> Exercise description
Exclude the pictures and transcribe the rest of the data below exactly.
** Opening Exercise data block **
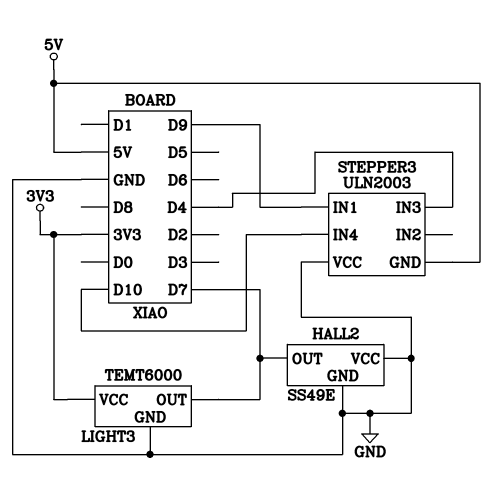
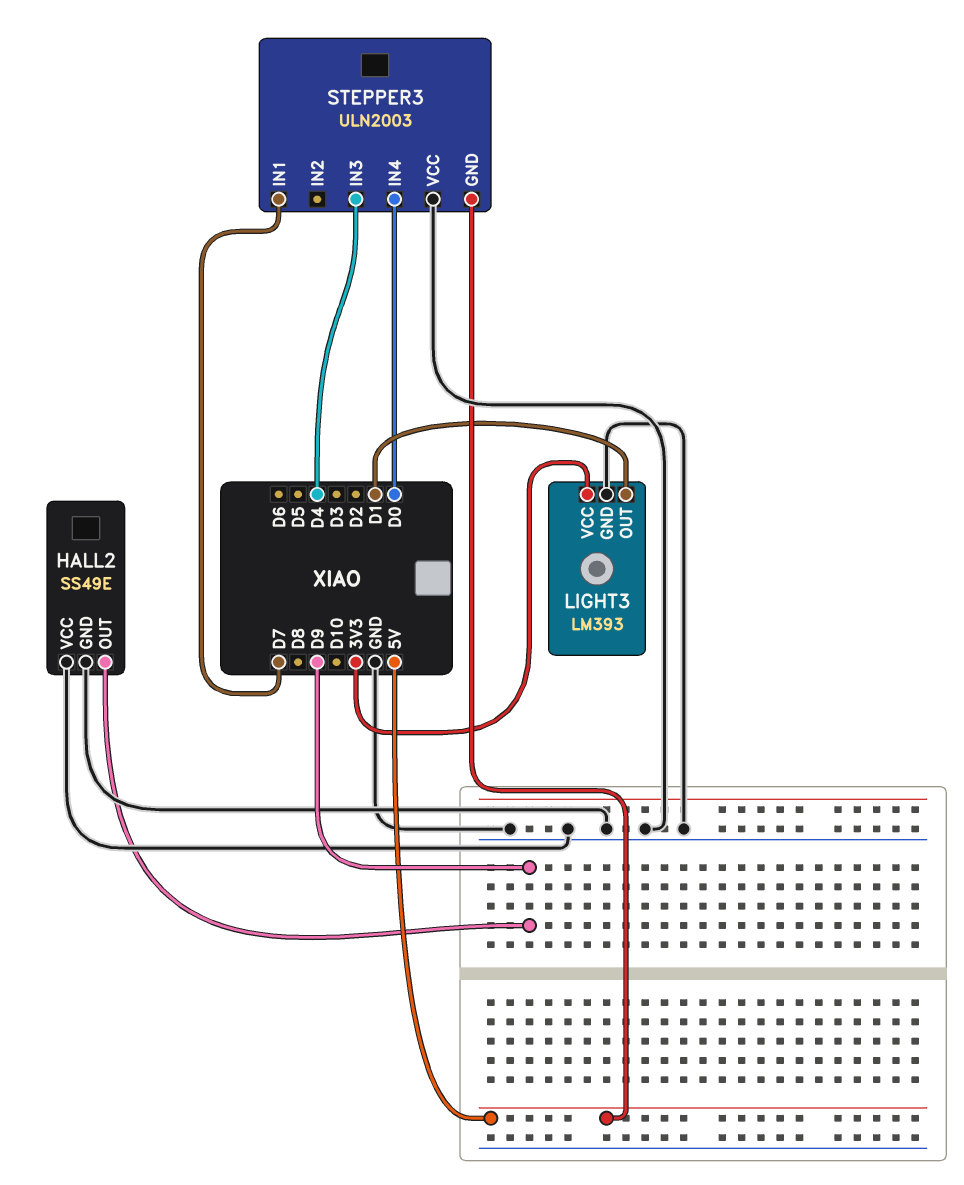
HALL2 pin OUT: D7 -> D9
LIGHT3: TEMT6000 -> LM393
LIGHT3 pin OUT: D7 -> D1
STEPPER3 pin IN1: D9 -> D7
STEPPER3 pin IN4: D10 -> D0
** Closing Exercise data block **
> The completed task
HALL2 pin OUT: D7 -> D9
LIGHT3: TEMT6000 -> LM393
LIGHT3 pin OUT: D7 -> D1
STEPPER3 pin IN1: D9 -> D7
STEPPER3 pin IN4: D10 -> D0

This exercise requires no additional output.